▶ [Problem details] Print the listing in its entirety and exactly, leaving out images.

▶ [Records for the exercise]

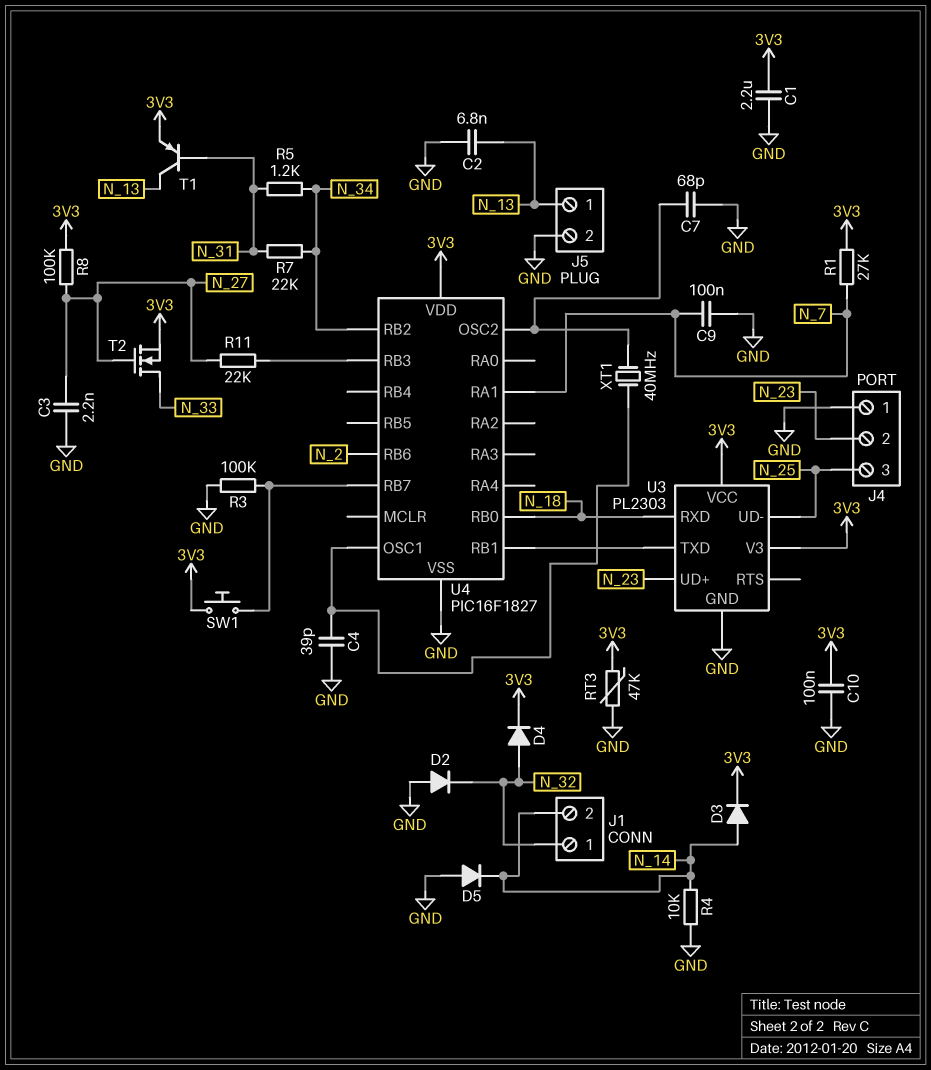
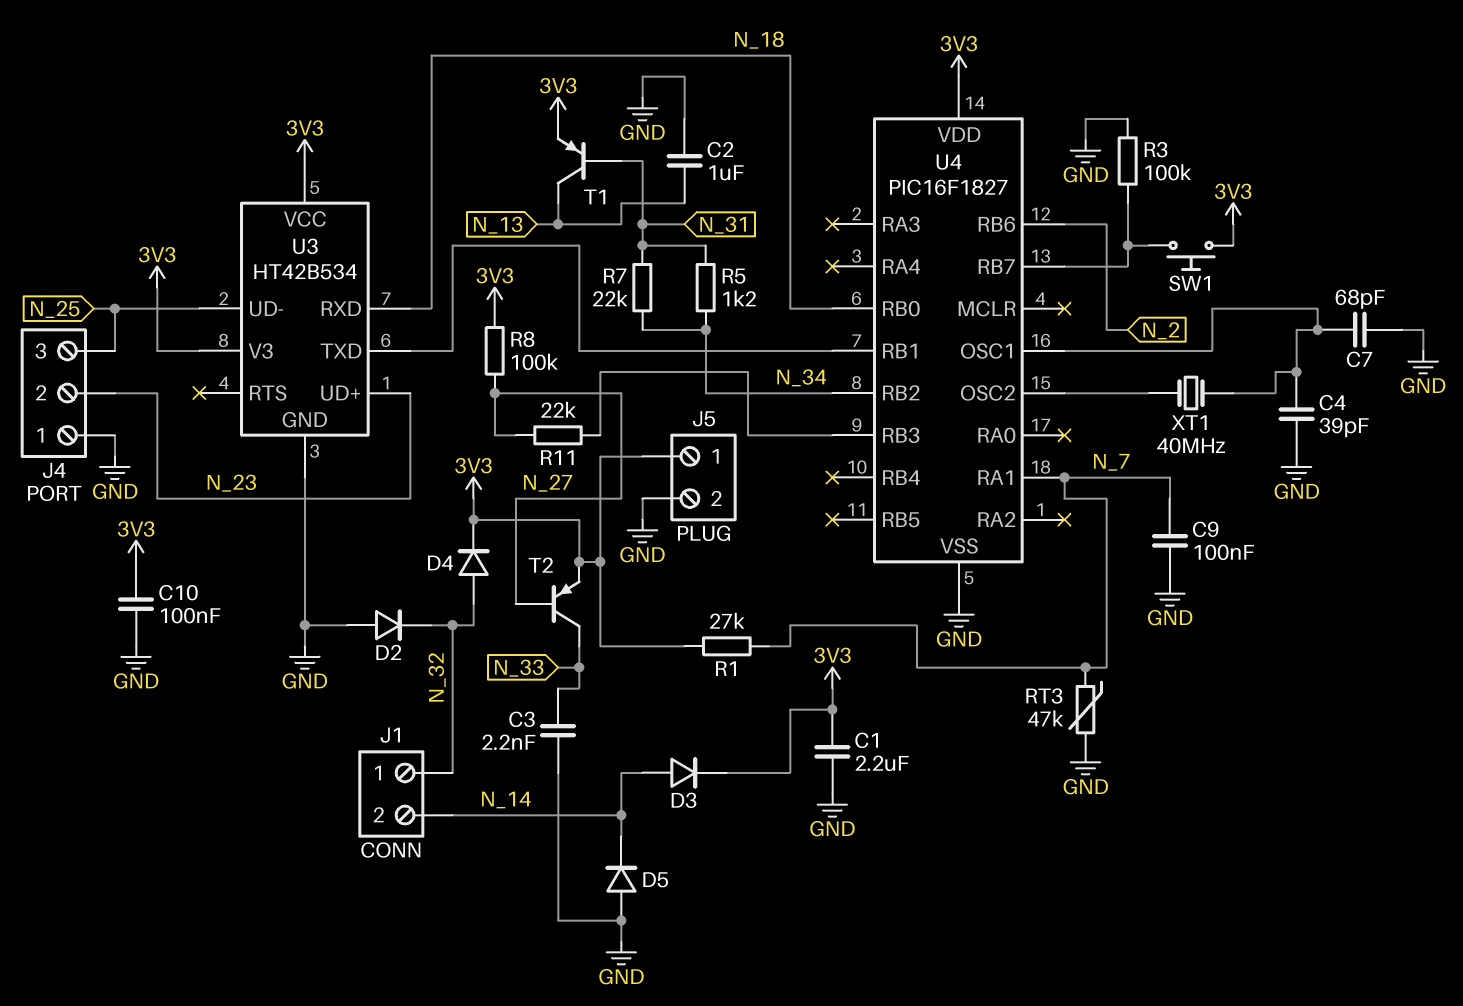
C2: 6.8nF (GND, N_13) -> 1uF (GND, N_13)
C3: 2.2nF (GND, N_27) -> 2.2nF (GND, N_33)
C7: 68pF (GND, U4/OSC2) -> 68pF (GND, U4/OSC1)
J5 pin 1: N_13 -> 3V3
R4: 10k (GND, N_14) -> none
RT3: 47k (3V3, GND) -> 47k (GND, N_7)
T2: NMOS (G N_27, D N_33, S 3V3) -> PNP (B N_27, C N_33, E 3V3)
U3: PL2303 -> HT42B534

▶ [Result of the exercise]
C2: 6.8nF (GND, N_13) -> 1uF (GND, N_13)
C3: 2.2nF (GND, N_27) -> 2.2nF (GND, N_33)
C7: 68pF (GND, U4/OSC2) -> 68pF (GND, U4/OSC1)
J5 pin 1: N_13 -> 3V3
R4: 10k (GND, N_14) -> none
RT3: 47k (3V3, GND) -> 47k (GND, N_7)
T2: NMOS (G N_27, D N_33, S 3V3) -> PNP (B N_27, C N_33, E 3V3)
U3: PL2303 -> HT42B534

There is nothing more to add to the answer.